• [WHAT YOU WILL DO]:
Your reply should reproduce each entry exactly and contain no pictures.

*** WORKING DATA

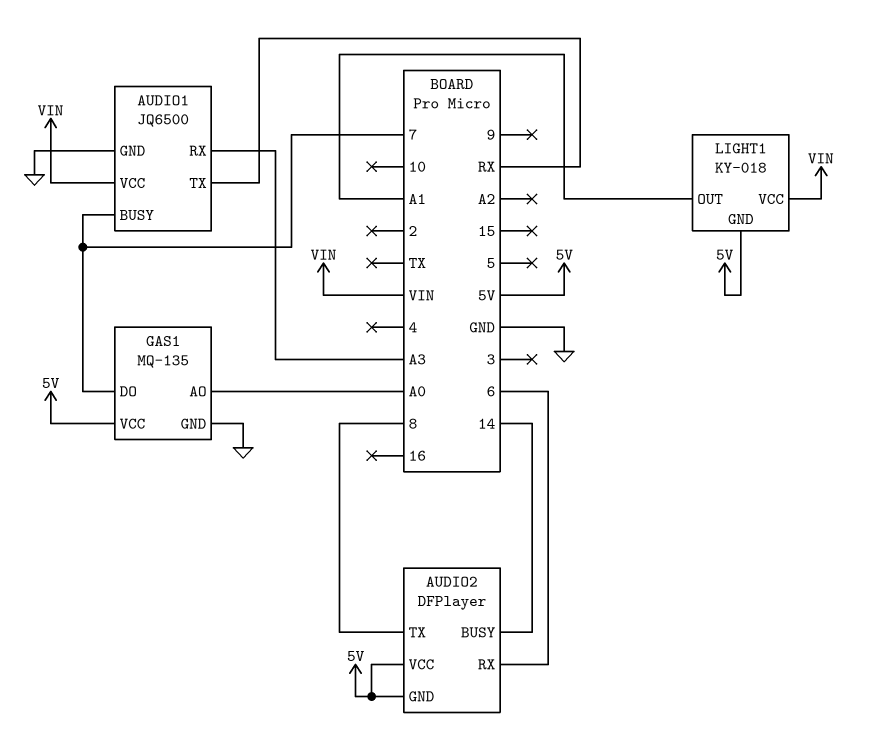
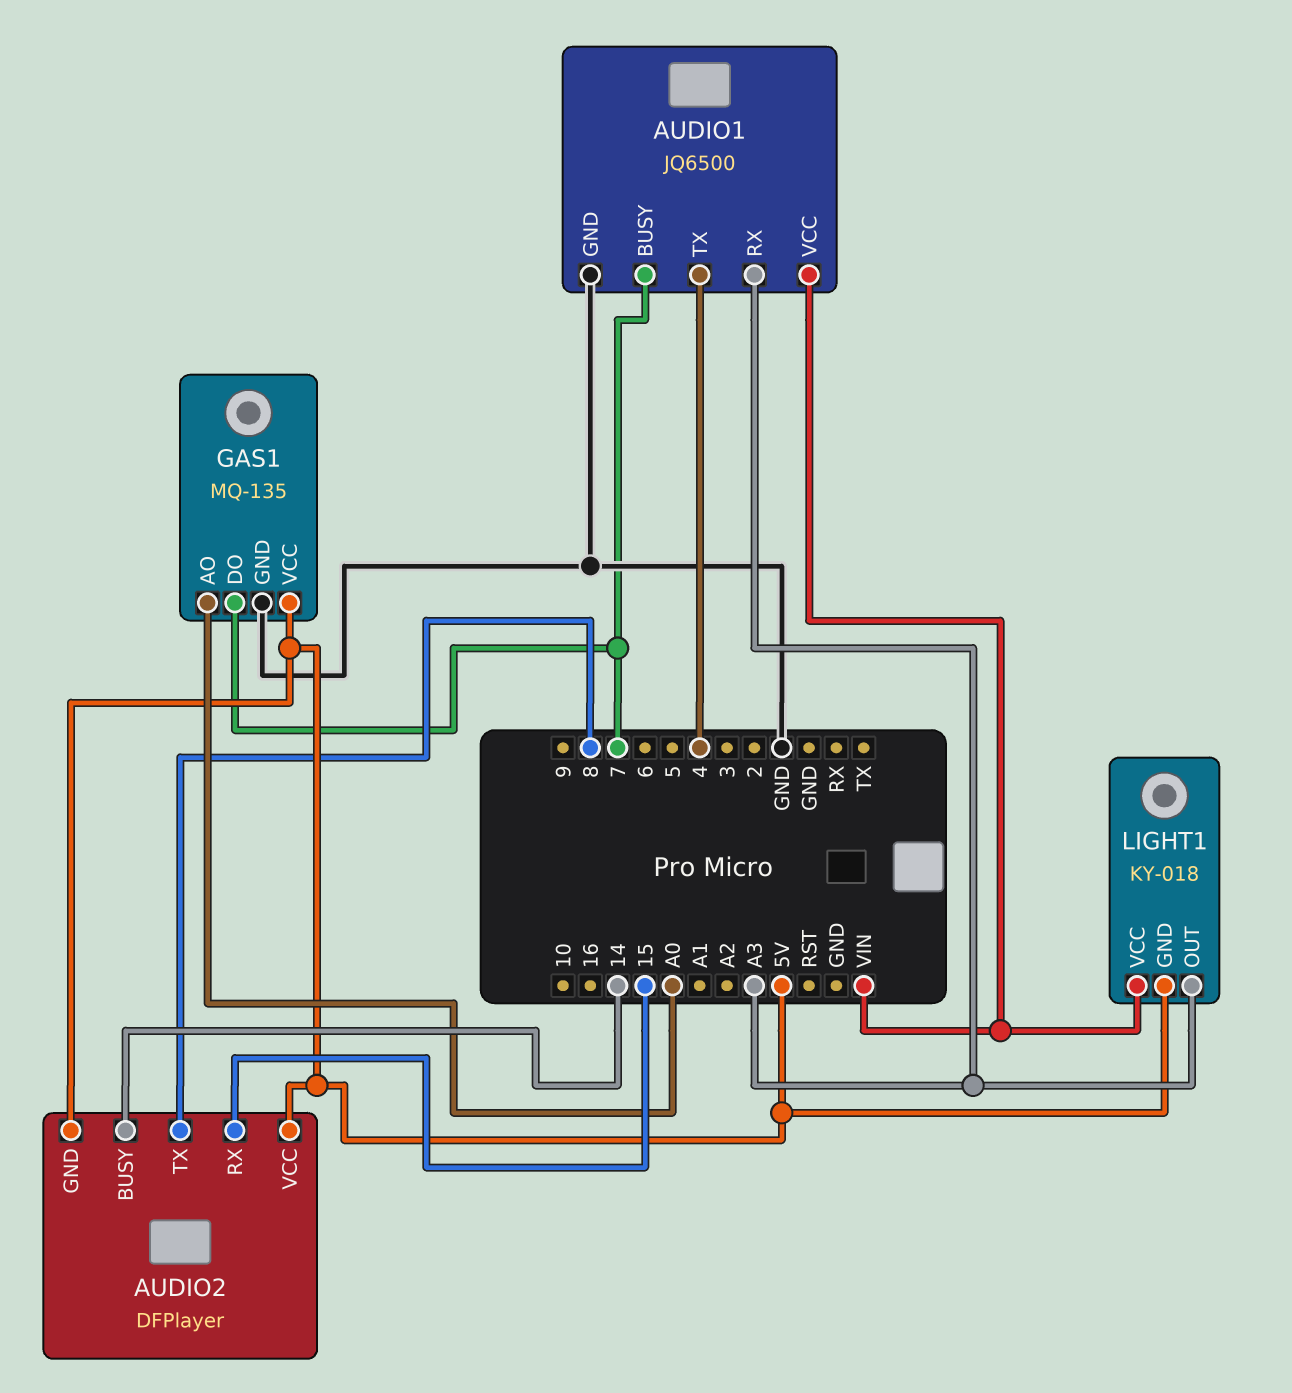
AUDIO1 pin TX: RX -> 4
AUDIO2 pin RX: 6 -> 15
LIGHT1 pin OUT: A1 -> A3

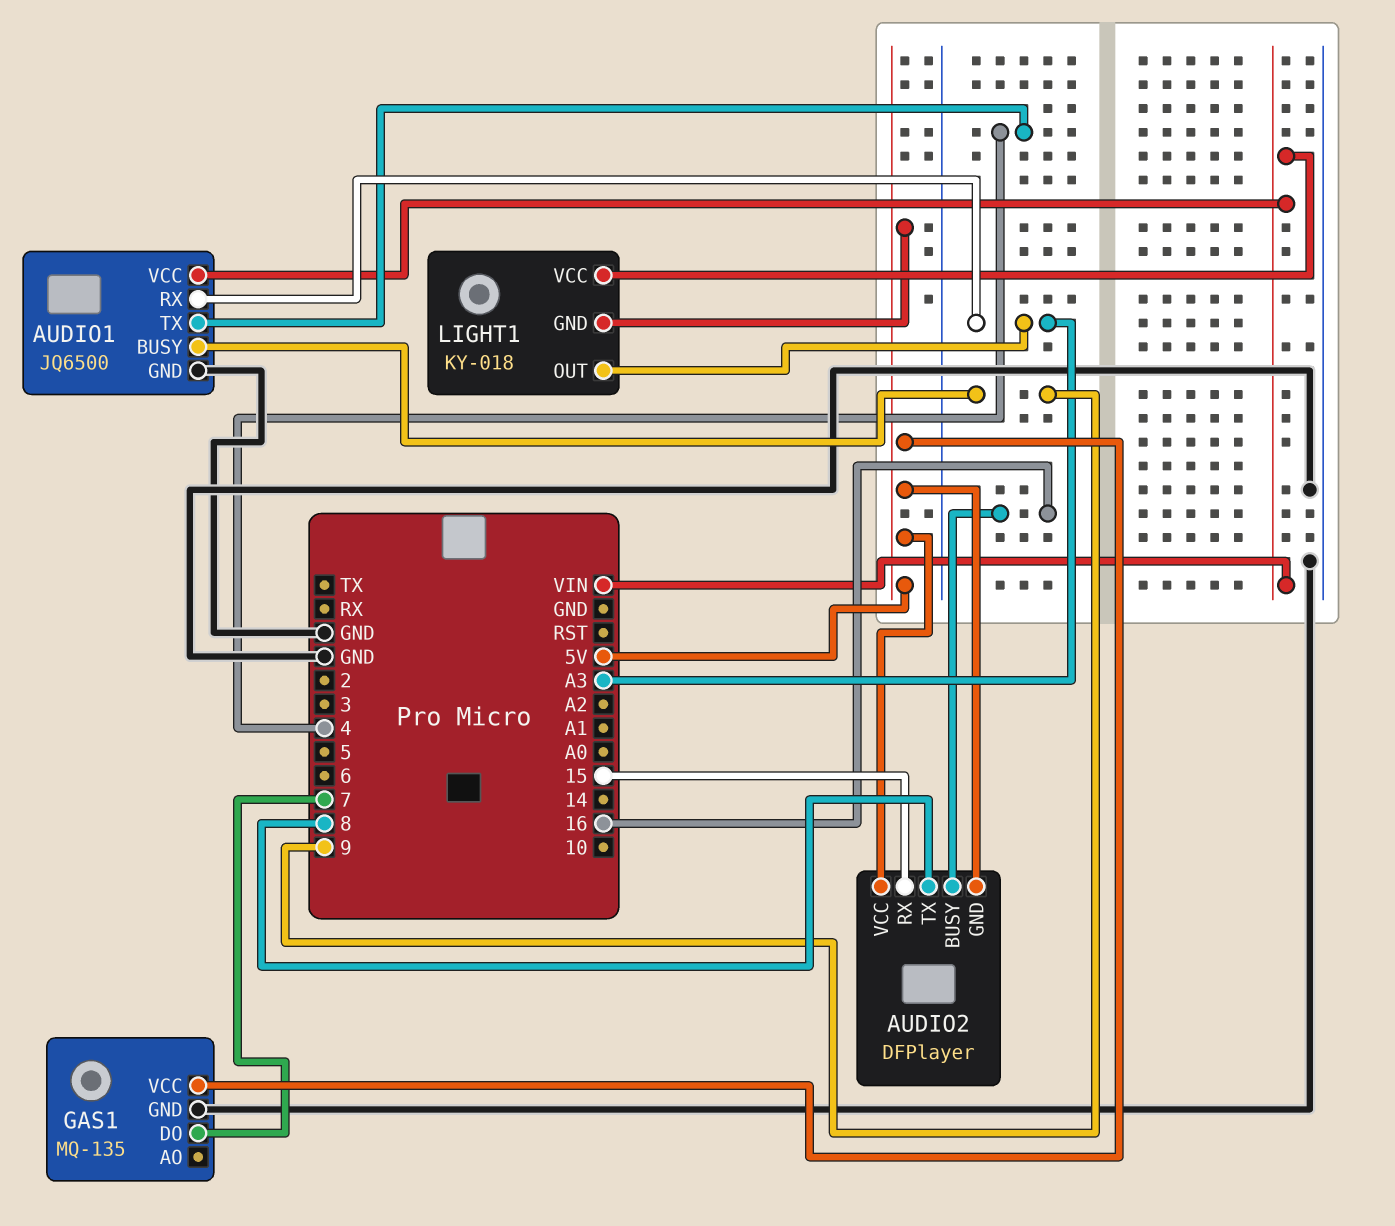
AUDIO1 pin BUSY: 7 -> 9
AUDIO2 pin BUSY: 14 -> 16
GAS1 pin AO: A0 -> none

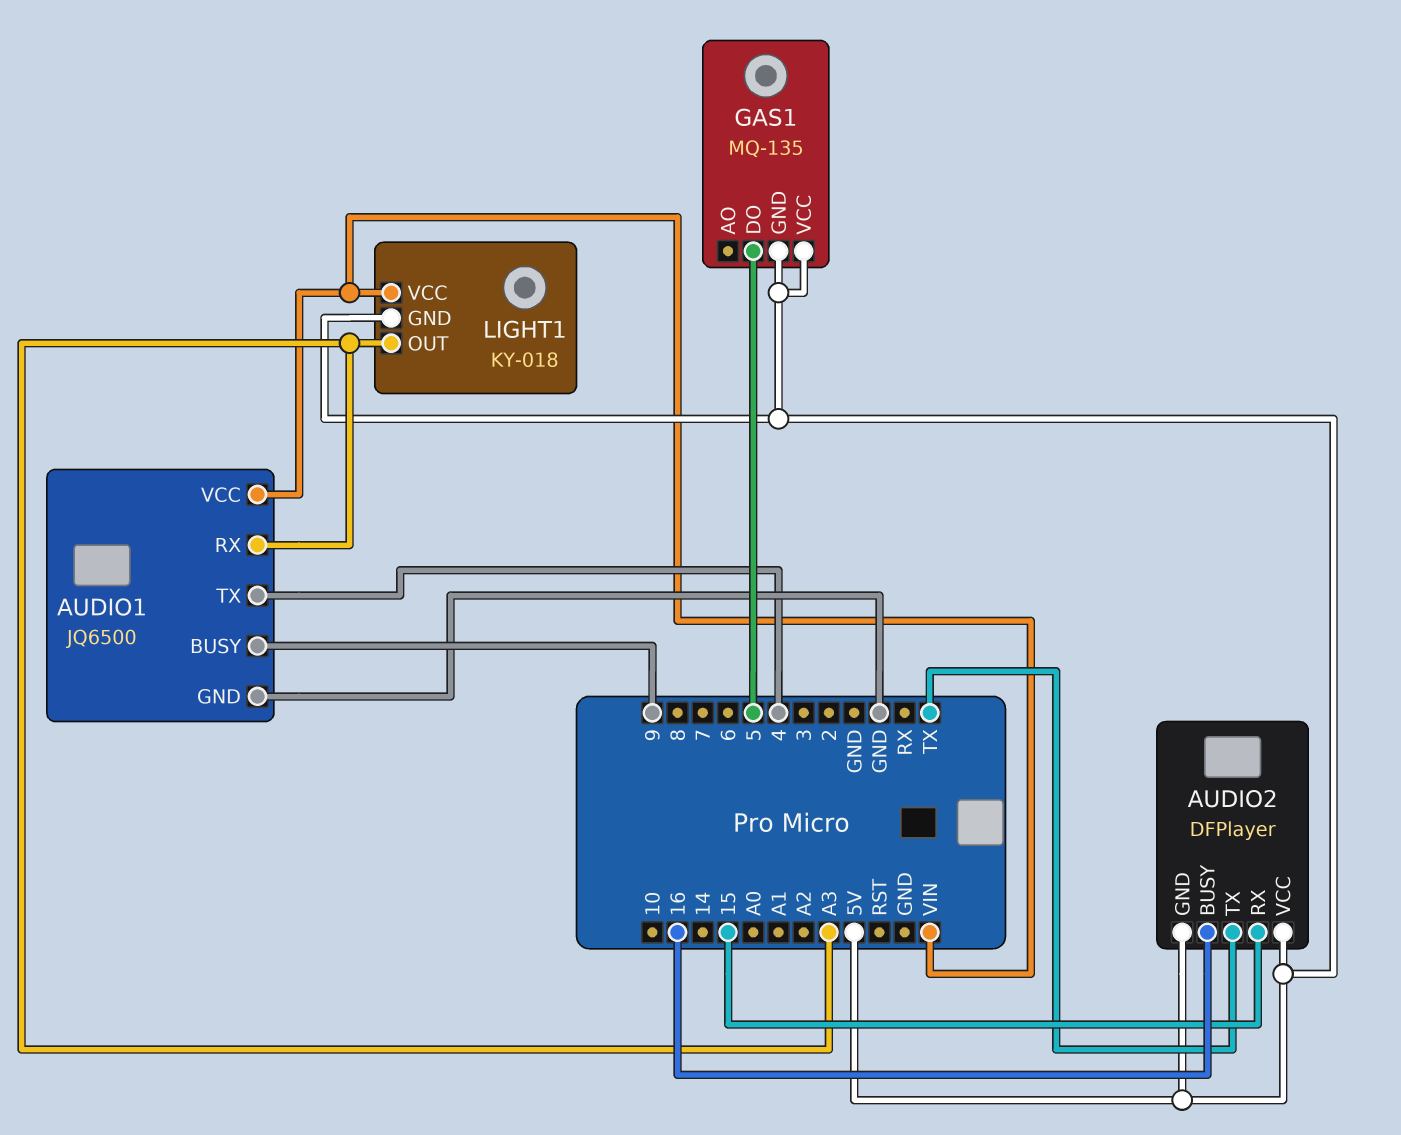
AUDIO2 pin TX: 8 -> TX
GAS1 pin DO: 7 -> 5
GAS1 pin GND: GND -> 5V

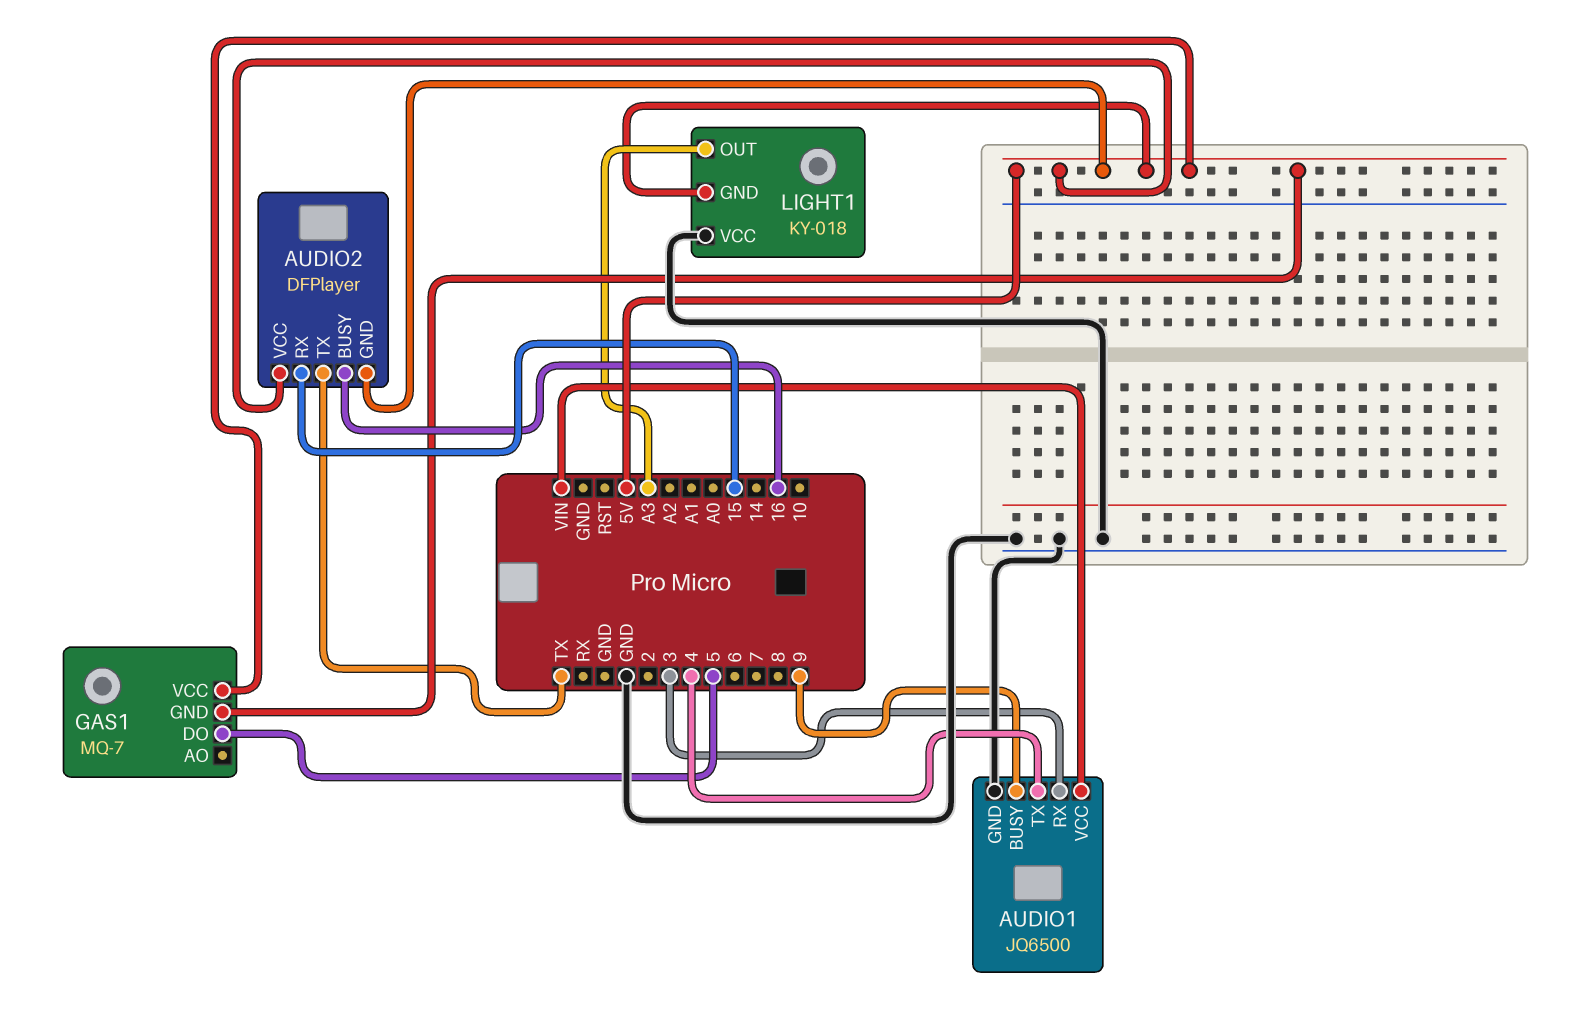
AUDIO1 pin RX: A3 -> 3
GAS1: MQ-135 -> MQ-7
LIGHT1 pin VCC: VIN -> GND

******

• [RESPONSE BELOW]:
AUDIO1 pin TX: RX -> 4
AUDIO2 pin RX: 6 -> 15
LIGHT1 pin OUT: A1 -> A3

AUDIO1 pin BUSY: 7 -> 9
AUDIO2 pin BUSY: 14 -> 16
GAS1 pin AO: A0 -> none

AUDIO2 pin TX: 8 -> TX
GAS1 pin DO: 7 -> 5
GAS1 pin GND: GND -> 5V

AUDIO1 pin RX: A3 -> 3
GAS1: MQ-135 -> MQ-7
LIGHT1 pin VCC: VIN -> GND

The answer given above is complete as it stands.